[Itemized modification records]

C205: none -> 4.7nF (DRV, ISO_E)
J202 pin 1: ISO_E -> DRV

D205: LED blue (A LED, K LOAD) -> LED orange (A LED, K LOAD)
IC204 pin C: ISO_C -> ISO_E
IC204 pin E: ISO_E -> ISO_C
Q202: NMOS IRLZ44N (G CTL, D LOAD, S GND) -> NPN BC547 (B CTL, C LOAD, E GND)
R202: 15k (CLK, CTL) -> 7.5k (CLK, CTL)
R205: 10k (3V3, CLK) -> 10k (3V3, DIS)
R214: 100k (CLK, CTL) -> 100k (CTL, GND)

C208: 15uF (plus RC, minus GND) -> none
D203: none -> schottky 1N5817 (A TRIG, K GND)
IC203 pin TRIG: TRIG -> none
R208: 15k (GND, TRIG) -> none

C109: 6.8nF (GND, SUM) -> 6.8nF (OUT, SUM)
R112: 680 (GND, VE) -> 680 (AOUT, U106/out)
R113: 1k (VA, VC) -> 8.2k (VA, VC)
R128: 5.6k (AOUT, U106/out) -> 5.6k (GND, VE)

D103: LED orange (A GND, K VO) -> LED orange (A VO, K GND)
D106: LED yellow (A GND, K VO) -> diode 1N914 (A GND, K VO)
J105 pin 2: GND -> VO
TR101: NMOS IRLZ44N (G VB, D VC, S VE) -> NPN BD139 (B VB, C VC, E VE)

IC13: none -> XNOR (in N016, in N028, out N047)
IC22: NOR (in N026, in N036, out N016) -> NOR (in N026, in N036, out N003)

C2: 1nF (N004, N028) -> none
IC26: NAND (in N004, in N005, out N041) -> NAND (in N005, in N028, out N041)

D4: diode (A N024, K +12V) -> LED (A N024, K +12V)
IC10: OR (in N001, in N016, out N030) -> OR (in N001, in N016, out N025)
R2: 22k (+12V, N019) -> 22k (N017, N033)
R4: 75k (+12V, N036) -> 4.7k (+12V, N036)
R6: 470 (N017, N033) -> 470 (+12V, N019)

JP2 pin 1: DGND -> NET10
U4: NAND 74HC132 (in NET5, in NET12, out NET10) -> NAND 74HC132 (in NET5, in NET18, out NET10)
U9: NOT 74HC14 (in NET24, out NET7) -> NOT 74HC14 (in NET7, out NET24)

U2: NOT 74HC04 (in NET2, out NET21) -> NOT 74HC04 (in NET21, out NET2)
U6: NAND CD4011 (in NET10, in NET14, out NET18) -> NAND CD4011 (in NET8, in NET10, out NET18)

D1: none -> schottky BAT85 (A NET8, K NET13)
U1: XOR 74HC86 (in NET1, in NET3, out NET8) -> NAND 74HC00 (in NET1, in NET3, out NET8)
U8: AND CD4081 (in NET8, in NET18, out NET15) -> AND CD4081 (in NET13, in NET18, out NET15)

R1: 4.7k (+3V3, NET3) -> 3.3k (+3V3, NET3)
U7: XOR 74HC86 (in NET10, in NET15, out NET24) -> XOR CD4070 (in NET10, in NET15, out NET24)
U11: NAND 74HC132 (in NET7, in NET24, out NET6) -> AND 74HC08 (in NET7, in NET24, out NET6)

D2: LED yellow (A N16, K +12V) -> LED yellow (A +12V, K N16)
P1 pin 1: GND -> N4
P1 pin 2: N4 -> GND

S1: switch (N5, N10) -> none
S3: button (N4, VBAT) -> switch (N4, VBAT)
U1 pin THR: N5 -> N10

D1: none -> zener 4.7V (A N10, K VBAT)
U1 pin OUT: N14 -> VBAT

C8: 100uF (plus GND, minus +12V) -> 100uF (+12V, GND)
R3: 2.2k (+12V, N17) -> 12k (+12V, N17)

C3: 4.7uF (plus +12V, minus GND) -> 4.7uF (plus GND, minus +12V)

* _Work to be completed_:
From the line holding "P1 pin 2: N4 -> GND" through the final line of the data above, copy every line exactly as written. Include nothing else.

* _Output below_:
P1 pin 2: N4 -> GND

S1: switch (N5, N10) -> none
S3: button (N4, VBAT) -> switch (N4, VBAT)
U1 pin THR: N5 -> N10

D1: none -> zener 4.7V (A N10, K VBAT)
U1 pin OUT: N14 -> VBAT

C8: 100uF (plus GND, minus +12V) -> 100uF (+12V, GND)
R3: 2.2k (+12V, N17) -> 12k (+12V, N17)

C3: 4.7uF (plus +12V, minus GND) -> 4.7uF (plus GND, minus +12V)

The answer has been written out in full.